*Work instruction:*
Reproduce every record verbatim but drop the pictures.

*Data supplied:*
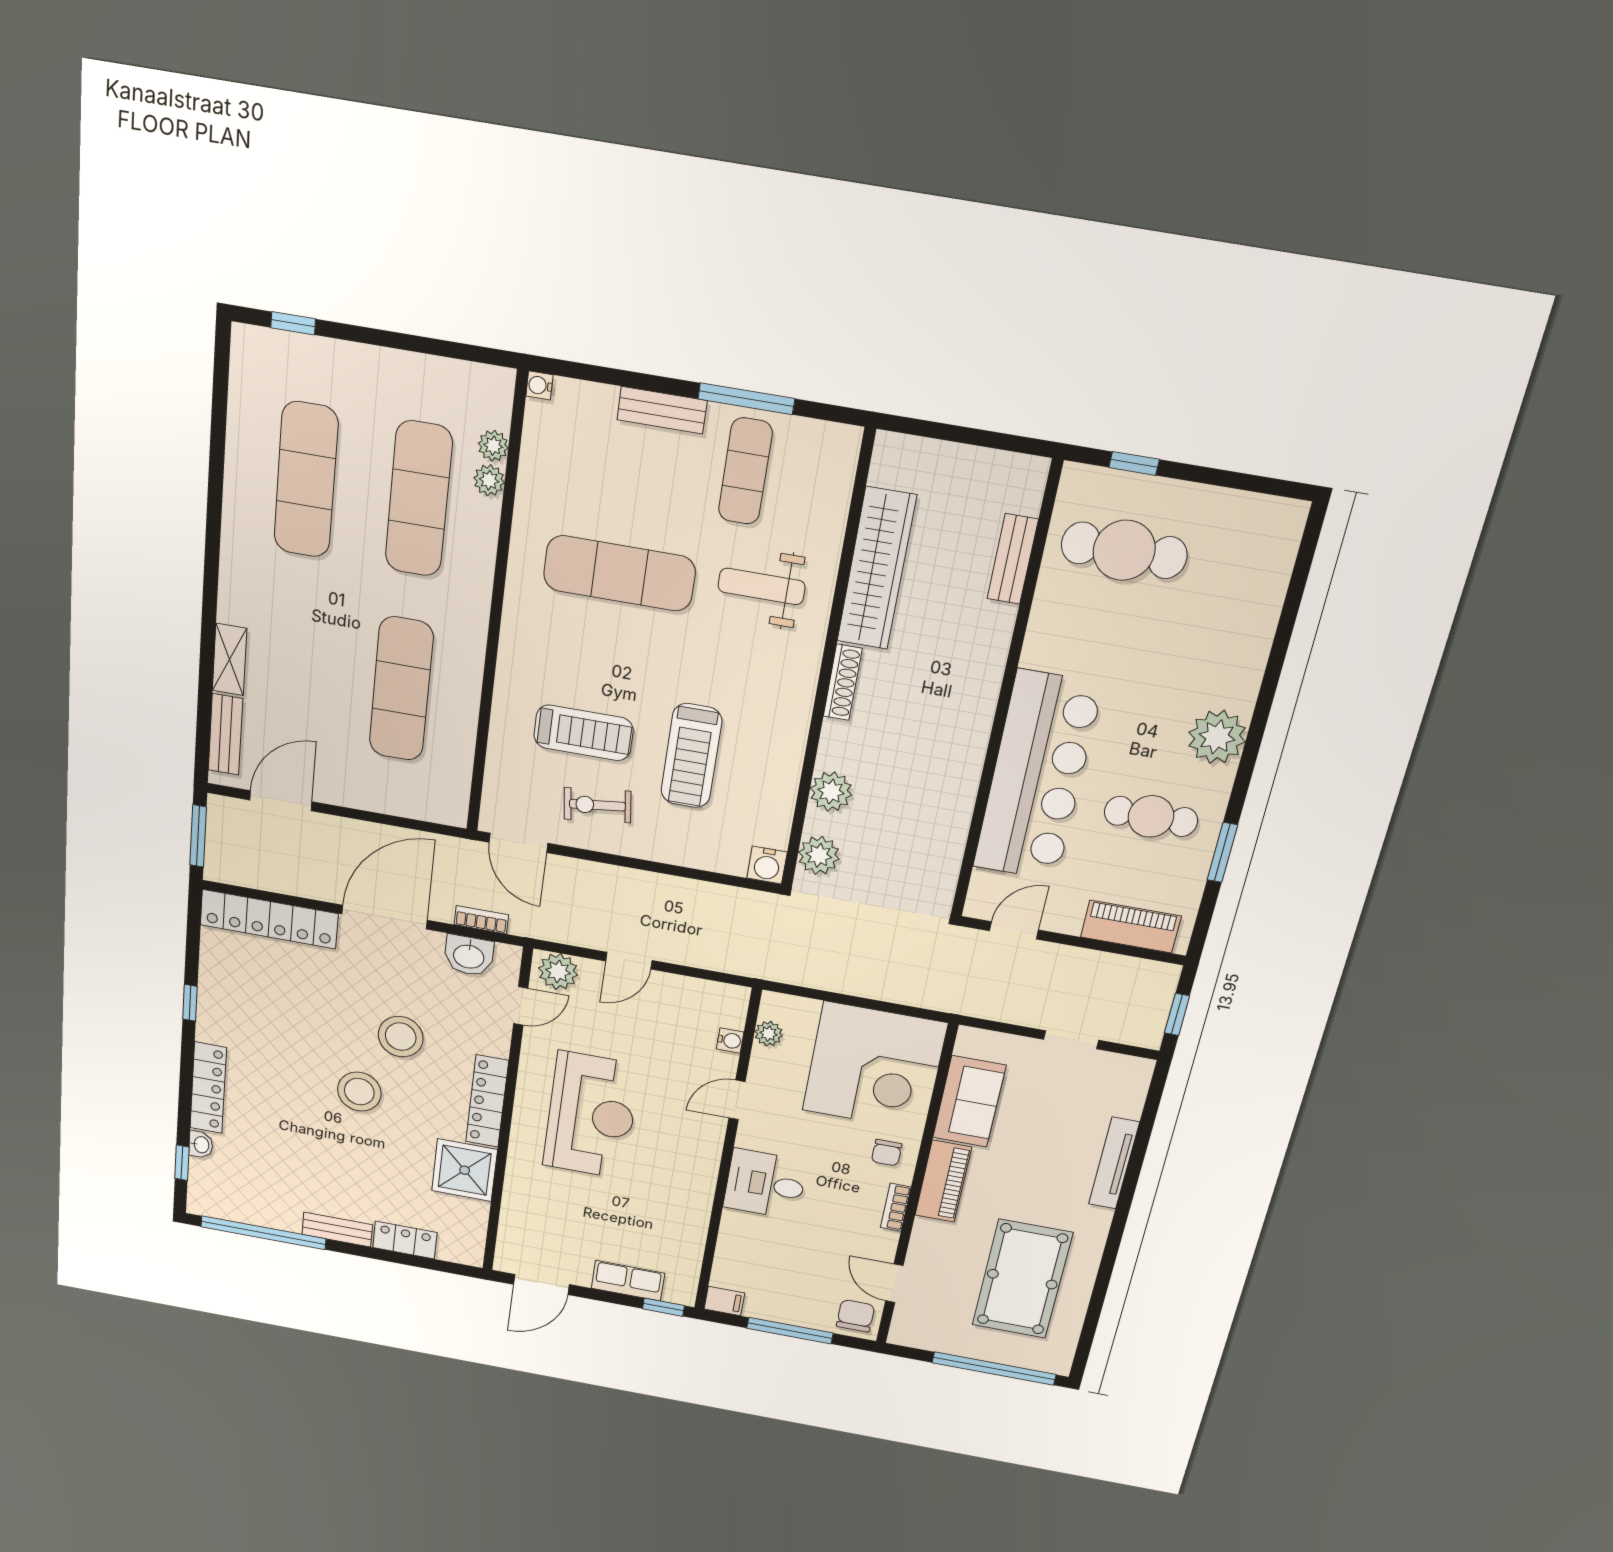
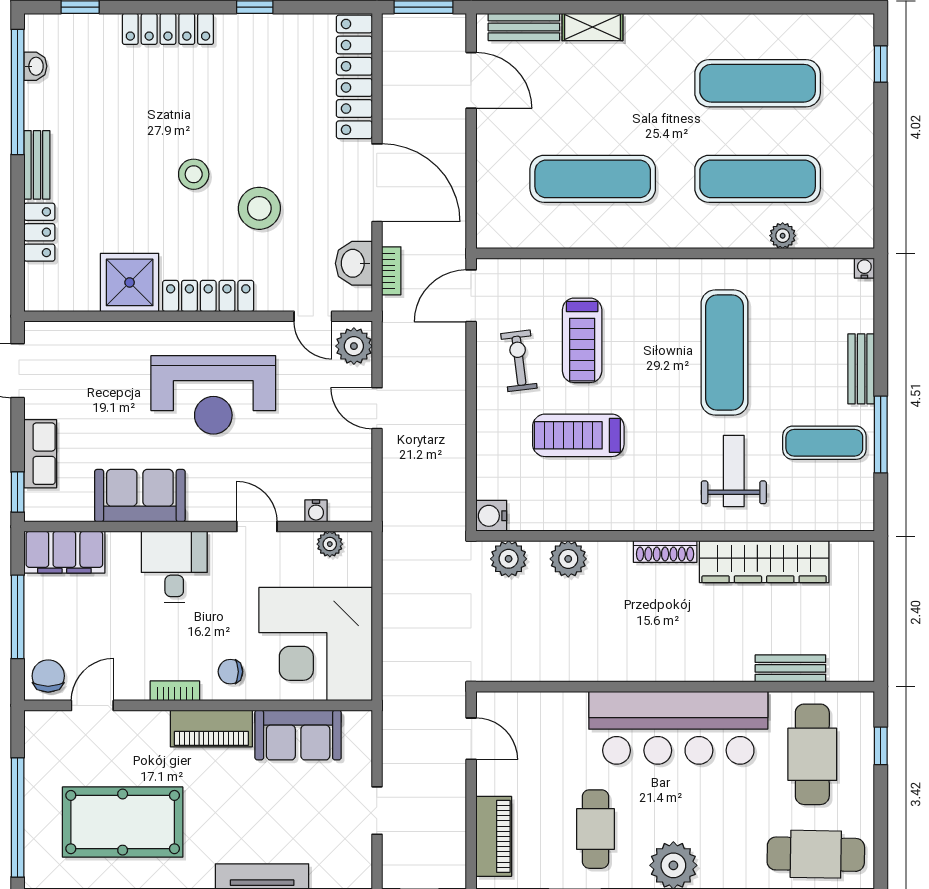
plant: (493, 446) -> (811, 236), removed
cafe table: (1249, 567) -> (816, 854), added
bar counter: (1037, 776) -> (678, 728), moved
stool: (359, 1092) -> (194, 174), width x0.73, depth x0.73
washbasin: (201, 1145) -> (35, 66), moved, turned -90
sofa: (686, 1201) -> (140, 496), added
filing cabinet: (724, 1301) -> (64, 552), width x3.00, depth x1.17
chair: (856, 1316) -> (48, 676), turned -90

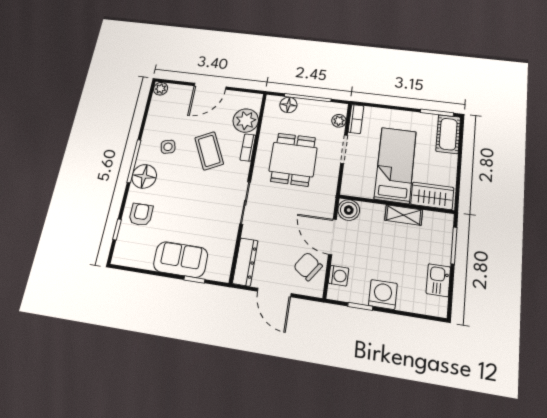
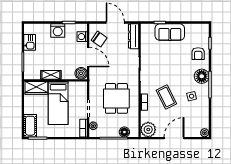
plant: (246, 121) -> (148, 130), moved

*Solution to this task:*
plant: (493, 446) -> (811, 236), removed
cafe table: (1249, 567) -> (816, 854), added
bar counter: (1037, 776) -> (678, 728), moved
stool: (359, 1092) -> (194, 174), width x0.73, depth x0.73
washbasin: (201, 1145) -> (35, 66), moved, turned -90
sofa: (686, 1201) -> (140, 496), added
filing cabinet: (724, 1301) -> (64, 552), width x3.00, depth x1.17
chair: (856, 1316) -> (48, 676), turned -90

plant: (246, 121) -> (148, 130), moved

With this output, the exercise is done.